ASSIGNED TASK: Wherever the string "parking" shows up in the material below, copy that line.

DATASET CONTENT:
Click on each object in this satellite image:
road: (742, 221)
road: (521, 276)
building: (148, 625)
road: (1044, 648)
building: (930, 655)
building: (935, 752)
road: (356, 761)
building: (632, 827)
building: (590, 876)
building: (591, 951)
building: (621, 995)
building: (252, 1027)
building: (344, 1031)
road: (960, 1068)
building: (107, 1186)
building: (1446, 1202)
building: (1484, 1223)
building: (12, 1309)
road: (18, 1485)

==

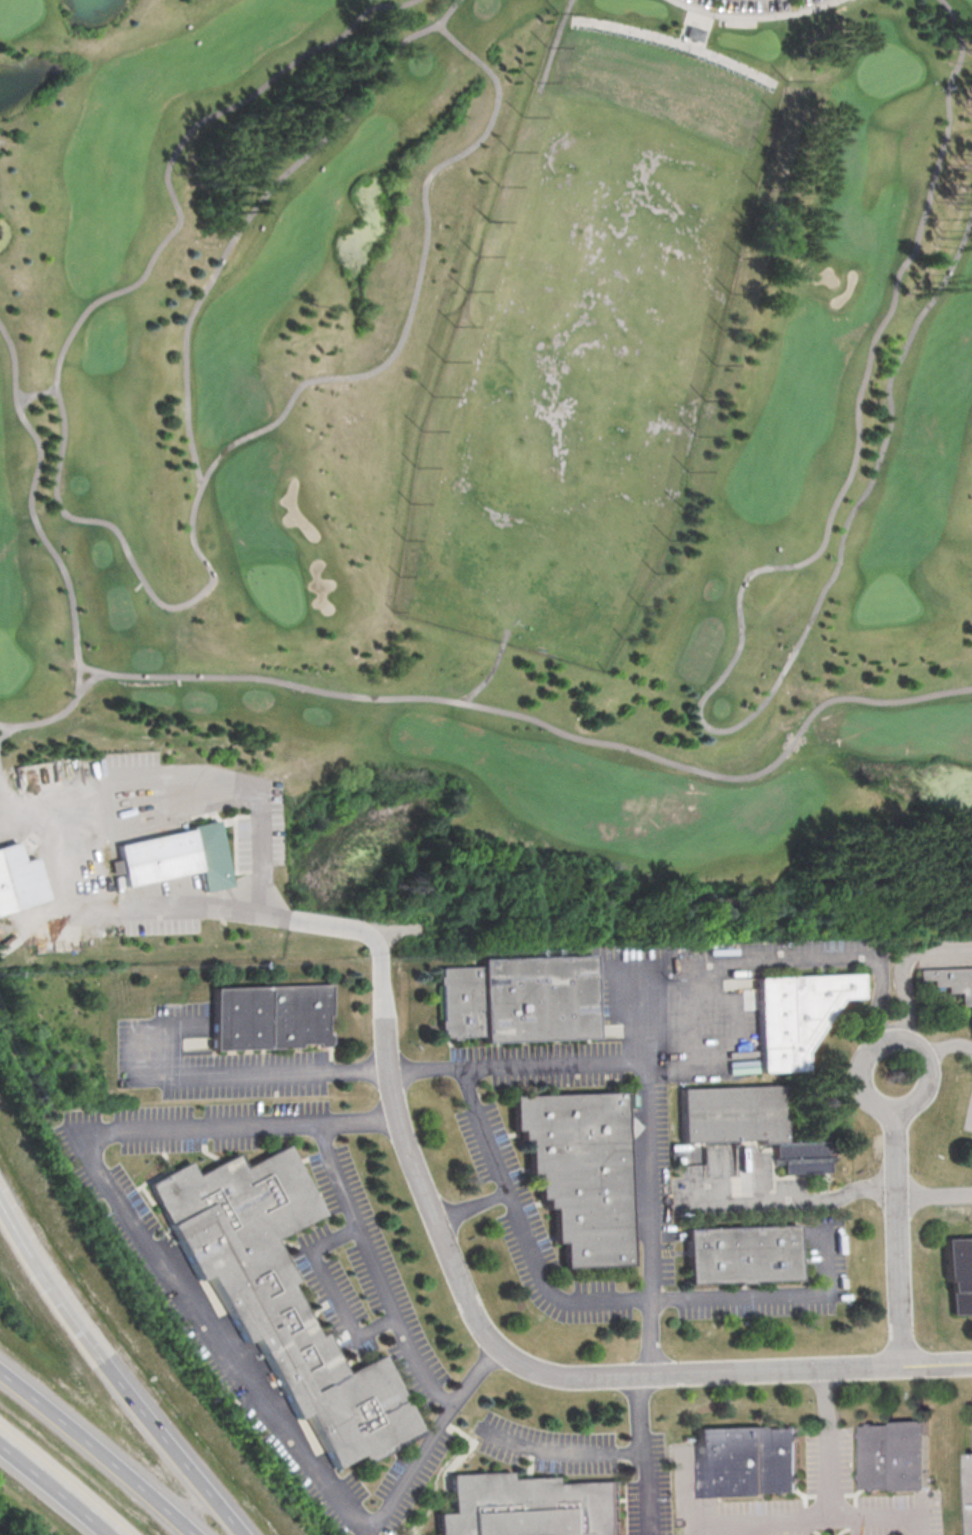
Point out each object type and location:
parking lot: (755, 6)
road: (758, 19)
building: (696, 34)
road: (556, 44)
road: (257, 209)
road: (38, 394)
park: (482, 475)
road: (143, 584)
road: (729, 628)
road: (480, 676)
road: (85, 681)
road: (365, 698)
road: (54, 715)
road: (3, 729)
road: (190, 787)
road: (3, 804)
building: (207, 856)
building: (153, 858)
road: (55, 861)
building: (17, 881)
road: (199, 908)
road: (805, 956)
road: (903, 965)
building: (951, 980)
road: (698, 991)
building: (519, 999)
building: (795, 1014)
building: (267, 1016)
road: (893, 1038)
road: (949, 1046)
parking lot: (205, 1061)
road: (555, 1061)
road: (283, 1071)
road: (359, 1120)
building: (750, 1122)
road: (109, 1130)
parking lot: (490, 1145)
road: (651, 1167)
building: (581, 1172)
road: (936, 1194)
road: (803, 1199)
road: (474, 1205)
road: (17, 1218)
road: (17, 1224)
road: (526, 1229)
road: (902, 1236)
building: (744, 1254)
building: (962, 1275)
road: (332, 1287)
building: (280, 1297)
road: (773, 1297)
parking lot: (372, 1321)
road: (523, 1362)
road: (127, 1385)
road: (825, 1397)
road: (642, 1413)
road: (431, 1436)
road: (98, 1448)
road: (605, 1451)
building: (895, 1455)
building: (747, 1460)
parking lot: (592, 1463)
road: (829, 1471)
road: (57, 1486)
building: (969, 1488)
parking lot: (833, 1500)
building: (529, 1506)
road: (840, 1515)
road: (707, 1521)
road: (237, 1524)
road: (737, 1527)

EXERCISE RESULT:
parking lot: (755, 6)
parking lot: (205, 1061)
parking lot: (490, 1145)
parking lot: (372, 1321)
parking lot: (592, 1463)
parking lot: (833, 1500)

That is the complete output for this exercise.